▶ _TASK REQUIREMENTS_: If a line below contains the string "degrees", copy it out.

---------- RECORDED DATA

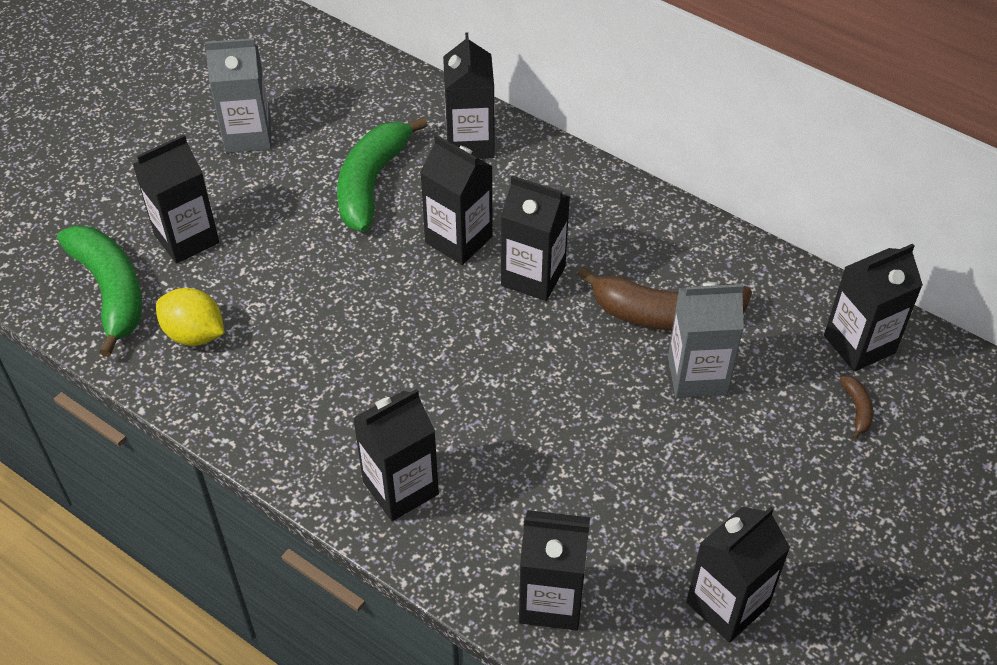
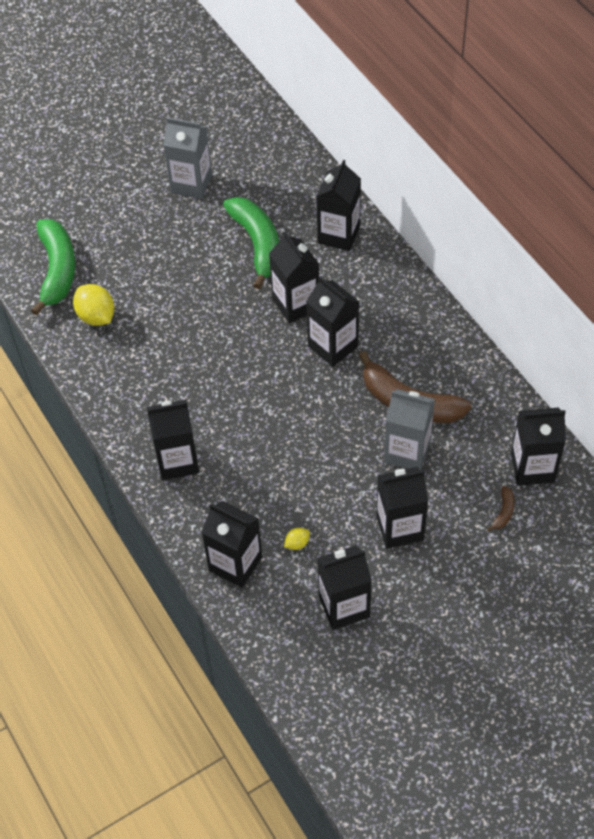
camera: 25 degrees right, 5 degrees up
(186, 238) = (119, 248): black carton -> black carton (399, 528)
(372, 183) = (257, 244): green banana -> green banana turned 120 degrees clockwise
(620, 542) = (297, 543): none -> yellow lemon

--------------------

▶ _RESPONSE TO THIS EXERCISE_:
camera: 25 degrees right, 5 degrees up
(372, 183) = (257, 244): green banana -> green banana turned 120 degrees clockwise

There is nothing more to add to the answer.